What is being asked: Look at the data below and print exactly the lines from its first line through the line with "lime plate B8"; the pictures stay out of the copy.
### Data to use
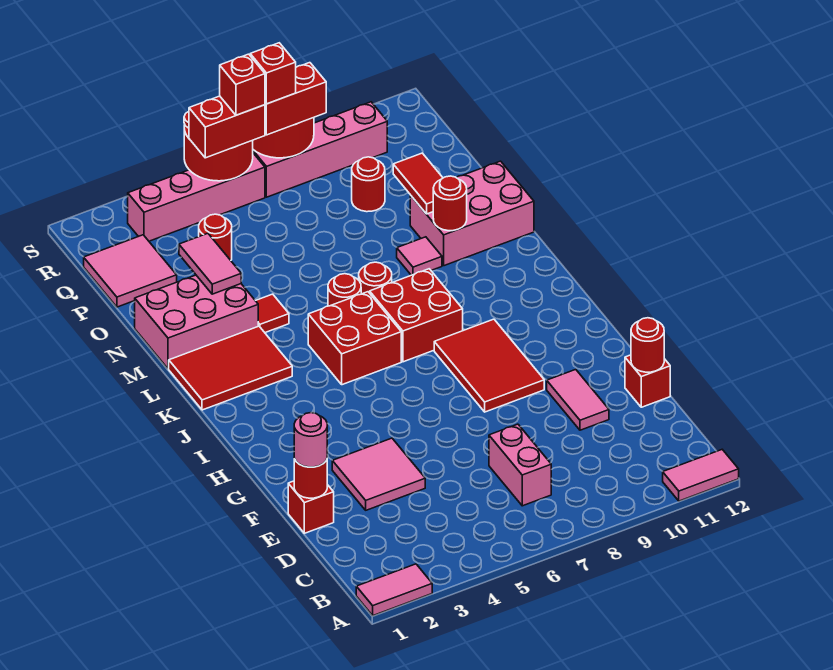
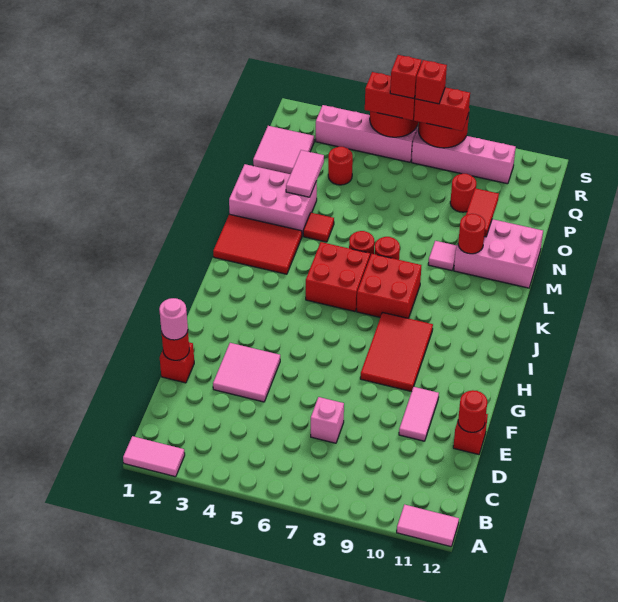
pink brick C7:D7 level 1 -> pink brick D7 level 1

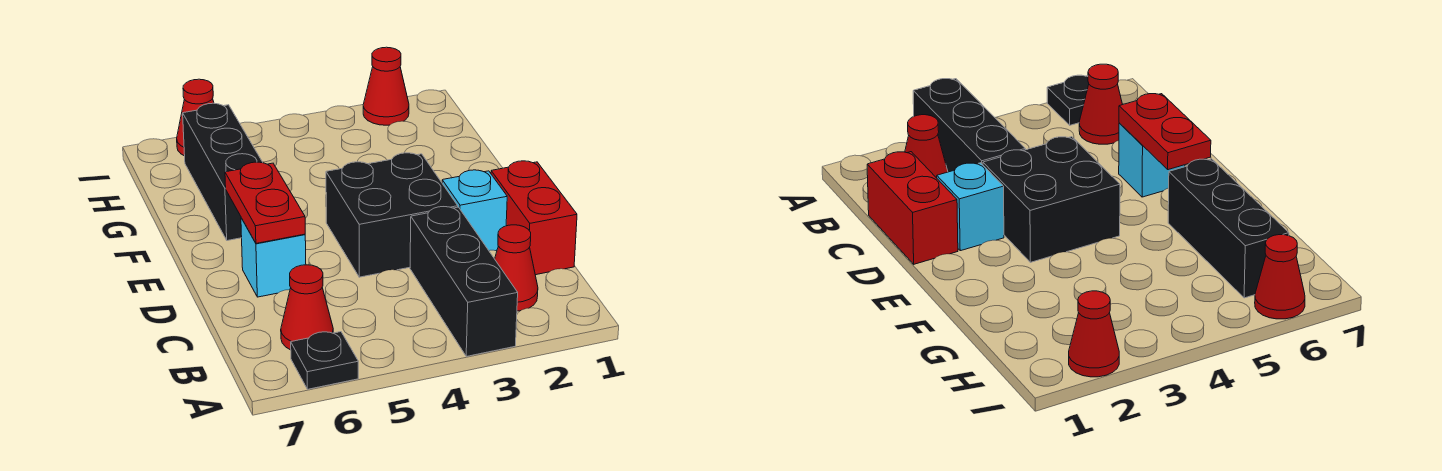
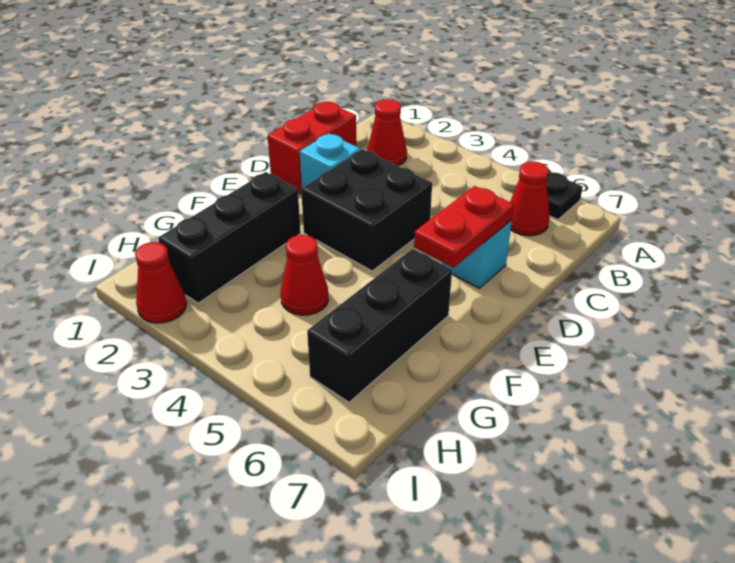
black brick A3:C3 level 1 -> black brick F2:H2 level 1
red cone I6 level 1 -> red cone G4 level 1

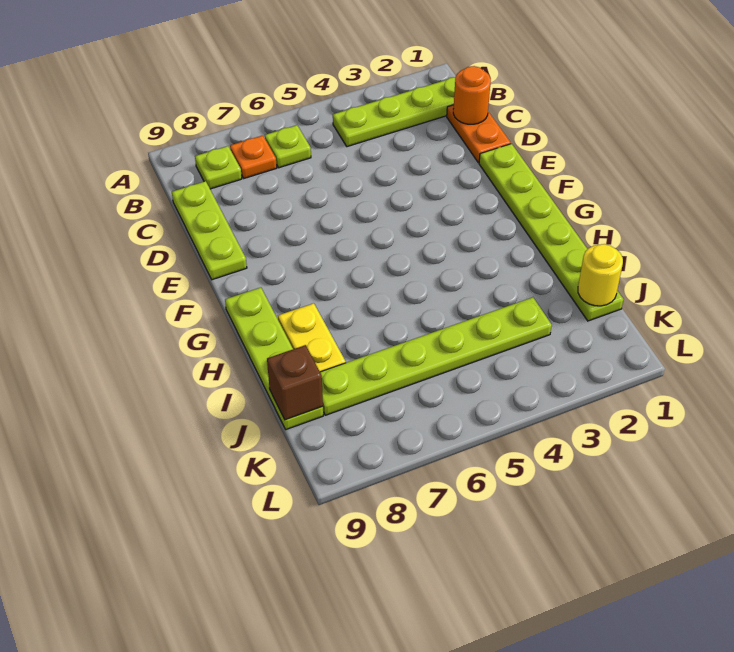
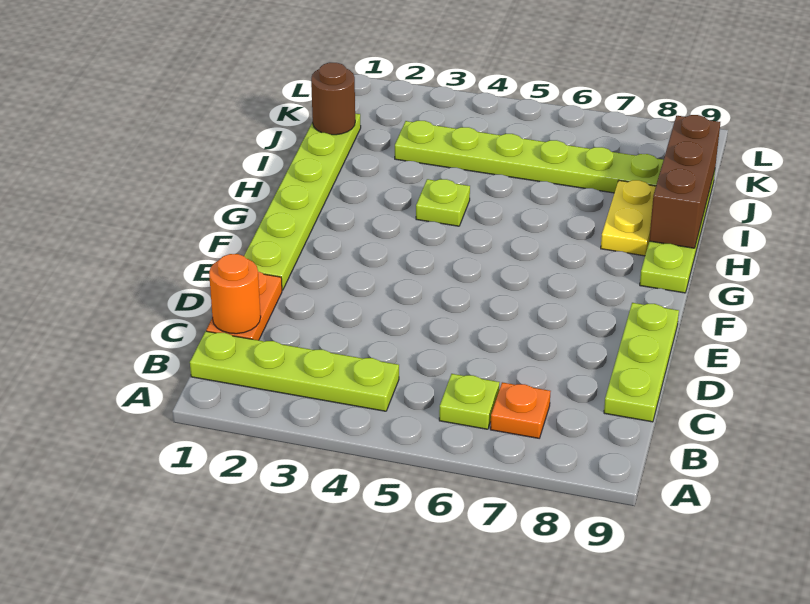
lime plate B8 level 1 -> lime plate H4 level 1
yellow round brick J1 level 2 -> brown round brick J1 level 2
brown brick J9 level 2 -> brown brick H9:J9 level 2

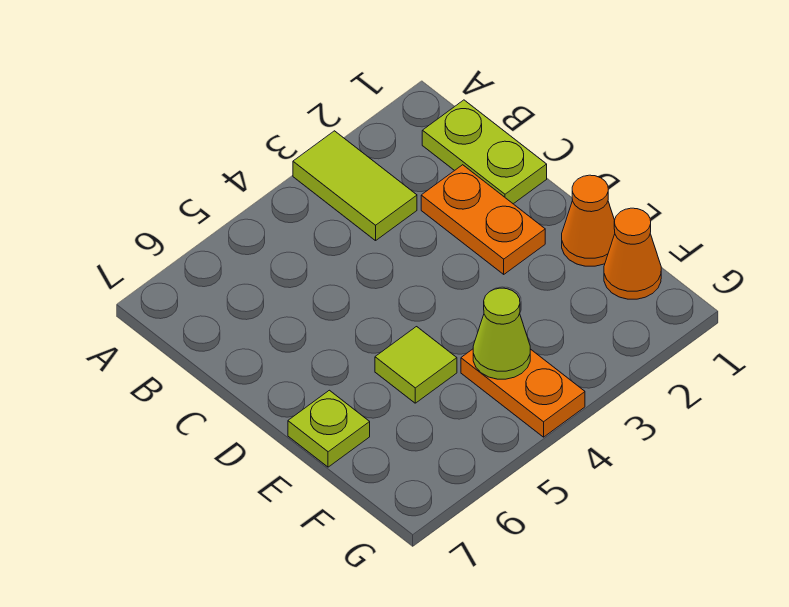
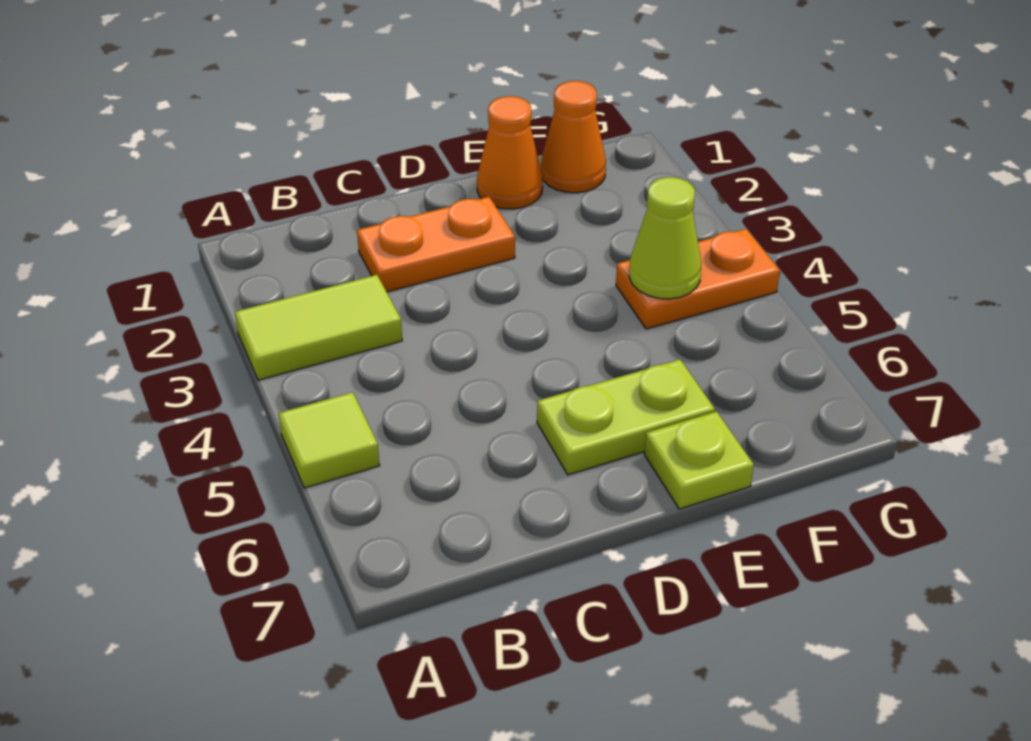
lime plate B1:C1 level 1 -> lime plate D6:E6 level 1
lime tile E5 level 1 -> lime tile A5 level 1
######
Exercise result:
pink brick C7:D7 level 1 -> pink brick D7 level 1

black brick A3:C3 level 1 -> black brick F2:H2 level 1
red cone I6 level 1 -> red cone G4 level 1

lime plate B8 level 1 -> lime plate H4 level 1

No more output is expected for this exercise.